* Data to use:
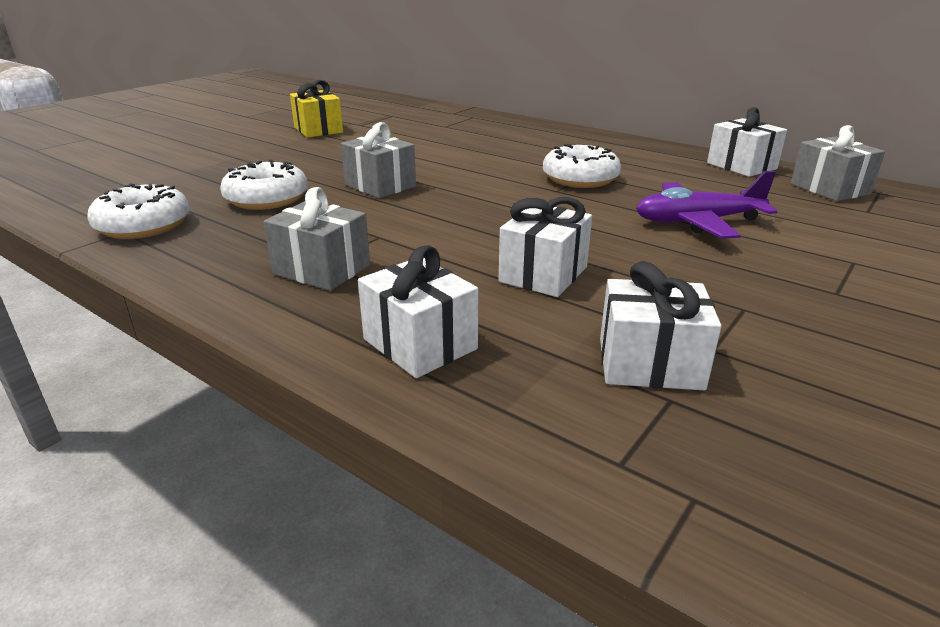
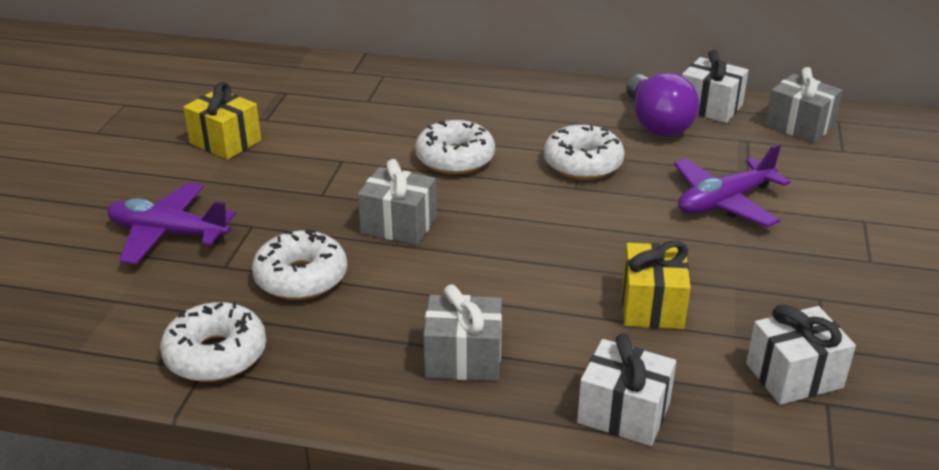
camera: 25 degrees left, 5 degrees up
(214, 163) = (168, 234): none -> purple plane
(473, 160) = (455, 158): none -> white donut
(543, 274) = (652, 306): white gift -> yellow gift
(677, 168) = (656, 123): none -> purple light bulb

* Problem statement: Your task is to transcribe all of the records precisely, with no images included.

* Exercise result:
camera: 25 degrees left, 5 degrees up
(214, 163) = (168, 234): none -> purple plane
(473, 160) = (455, 158): none -> white donut
(543, 274) = (652, 306): white gift -> yellow gift
(677, 168) = (656, 123): none -> purple light bulb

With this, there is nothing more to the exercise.